* [Problem to solve]: Output every line of the data exactly as it appears.

* [Information given]:
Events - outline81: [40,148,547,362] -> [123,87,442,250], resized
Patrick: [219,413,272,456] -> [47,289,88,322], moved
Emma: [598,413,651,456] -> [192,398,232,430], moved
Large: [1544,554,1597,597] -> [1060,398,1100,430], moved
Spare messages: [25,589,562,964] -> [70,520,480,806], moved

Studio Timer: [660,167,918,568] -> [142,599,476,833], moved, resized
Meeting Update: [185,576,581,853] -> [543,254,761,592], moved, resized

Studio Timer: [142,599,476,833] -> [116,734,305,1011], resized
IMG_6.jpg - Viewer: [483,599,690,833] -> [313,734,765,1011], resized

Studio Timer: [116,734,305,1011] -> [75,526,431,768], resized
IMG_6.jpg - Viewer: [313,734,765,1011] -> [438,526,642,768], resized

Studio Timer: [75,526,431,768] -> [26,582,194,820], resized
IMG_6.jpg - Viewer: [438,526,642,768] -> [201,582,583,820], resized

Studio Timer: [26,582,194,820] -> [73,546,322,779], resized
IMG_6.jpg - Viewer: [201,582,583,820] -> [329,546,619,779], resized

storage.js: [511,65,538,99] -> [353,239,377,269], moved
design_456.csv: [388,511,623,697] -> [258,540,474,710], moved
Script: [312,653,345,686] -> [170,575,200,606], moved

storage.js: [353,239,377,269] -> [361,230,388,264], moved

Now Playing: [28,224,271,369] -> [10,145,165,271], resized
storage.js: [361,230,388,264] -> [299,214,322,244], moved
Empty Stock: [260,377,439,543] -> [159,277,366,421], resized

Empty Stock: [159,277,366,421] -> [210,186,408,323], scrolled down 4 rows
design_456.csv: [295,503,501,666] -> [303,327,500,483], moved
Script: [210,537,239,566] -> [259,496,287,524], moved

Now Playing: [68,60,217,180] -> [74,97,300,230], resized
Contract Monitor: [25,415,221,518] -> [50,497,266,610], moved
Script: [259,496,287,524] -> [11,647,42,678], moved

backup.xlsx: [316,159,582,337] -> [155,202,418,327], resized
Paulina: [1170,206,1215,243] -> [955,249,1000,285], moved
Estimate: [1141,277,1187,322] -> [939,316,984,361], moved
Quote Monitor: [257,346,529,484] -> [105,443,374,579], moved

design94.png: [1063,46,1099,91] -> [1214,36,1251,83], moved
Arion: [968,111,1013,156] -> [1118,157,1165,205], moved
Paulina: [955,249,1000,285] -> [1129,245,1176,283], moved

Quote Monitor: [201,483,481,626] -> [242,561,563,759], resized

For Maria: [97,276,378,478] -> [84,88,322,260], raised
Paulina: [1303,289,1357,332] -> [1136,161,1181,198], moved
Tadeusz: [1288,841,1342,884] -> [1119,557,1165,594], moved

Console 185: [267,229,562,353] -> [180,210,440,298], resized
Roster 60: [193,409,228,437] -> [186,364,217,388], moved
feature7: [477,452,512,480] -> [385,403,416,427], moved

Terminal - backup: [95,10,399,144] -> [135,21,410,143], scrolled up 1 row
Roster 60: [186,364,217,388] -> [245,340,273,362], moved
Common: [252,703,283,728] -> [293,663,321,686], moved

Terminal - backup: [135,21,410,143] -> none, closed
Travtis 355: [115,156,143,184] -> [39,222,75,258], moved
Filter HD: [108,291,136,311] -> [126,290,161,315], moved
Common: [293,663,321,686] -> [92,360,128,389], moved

* [Answer to the exercise]:
Events - outline81: [40,148,547,362] -> [123,87,442,250], resized
Patrick: [219,413,272,456] -> [47,289,88,322], moved
Emma: [598,413,651,456] -> [192,398,232,430], moved
Large: [1544,554,1597,597] -> [1060,398,1100,430], moved
Spare messages: [25,589,562,964] -> [70,520,480,806], moved

Studio Timer: [660,167,918,568] -> [142,599,476,833], moved, resized
Meeting Update: [185,576,581,853] -> [543,254,761,592], moved, resized

Studio Timer: [142,599,476,833] -> [116,734,305,1011], resized
IMG_6.jpg - Viewer: [483,599,690,833] -> [313,734,765,1011], resized

Studio Timer: [116,734,305,1011] -> [75,526,431,768], resized
IMG_6.jpg - Viewer: [313,734,765,1011] -> [438,526,642,768], resized

Studio Timer: [75,526,431,768] -> [26,582,194,820], resized
IMG_6.jpg - Viewer: [438,526,642,768] -> [201,582,583,820], resized

Studio Timer: [26,582,194,820] -> [73,546,322,779], resized
IMG_6.jpg - Viewer: [201,582,583,820] -> [329,546,619,779], resized

storage.js: [511,65,538,99] -> [353,239,377,269], moved
design_456.csv: [388,511,623,697] -> [258,540,474,710], moved
Script: [312,653,345,686] -> [170,575,200,606], moved

storage.js: [353,239,377,269] -> [361,230,388,264], moved

Now Playing: [28,224,271,369] -> [10,145,165,271], resized
storage.js: [361,230,388,264] -> [299,214,322,244], moved
Empty Stock: [260,377,439,543] -> [159,277,366,421], resized

Empty Stock: [159,277,366,421] -> [210,186,408,323], scrolled down 4 rows
design_456.csv: [295,503,501,666] -> [303,327,500,483], moved
Script: [210,537,239,566] -> [259,496,287,524], moved

Now Playing: [68,60,217,180] -> [74,97,300,230], resized
Contract Monitor: [25,415,221,518] -> [50,497,266,610], moved
Script: [259,496,287,524] -> [11,647,42,678], moved

backup.xlsx: [316,159,582,337] -> [155,202,418,327], resized
Paulina: [1170,206,1215,243] -> [955,249,1000,285], moved
Estimate: [1141,277,1187,322] -> [939,316,984,361], moved
Quote Monitor: [257,346,529,484] -> [105,443,374,579], moved

design94.png: [1063,46,1099,91] -> [1214,36,1251,83], moved
Arion: [968,111,1013,156] -> [1118,157,1165,205], moved
Paulina: [955,249,1000,285] -> [1129,245,1176,283], moved

Quote Monitor: [201,483,481,626] -> [242,561,563,759], resized

For Maria: [97,276,378,478] -> [84,88,322,260], raised
Paulina: [1303,289,1357,332] -> [1136,161,1181,198], moved
Tadeusz: [1288,841,1342,884] -> [1119,557,1165,594], moved

Console 185: [267,229,562,353] -> [180,210,440,298], resized
Roster 60: [193,409,228,437] -> [186,364,217,388], moved
feature7: [477,452,512,480] -> [385,403,416,427], moved

Terminal - backup: [95,10,399,144] -> [135,21,410,143], scrolled up 1 row
Roster 60: [186,364,217,388] -> [245,340,273,362], moved
Common: [252,703,283,728] -> [293,663,321,686], moved

Terminal - backup: [135,21,410,143] -> none, closed
Travtis 355: [115,156,143,184] -> [39,222,75,258], moved
Filter HD: [108,291,136,311] -> [126,290,161,315], moved
Common: [293,663,321,686] -> [92,360,128,389], moved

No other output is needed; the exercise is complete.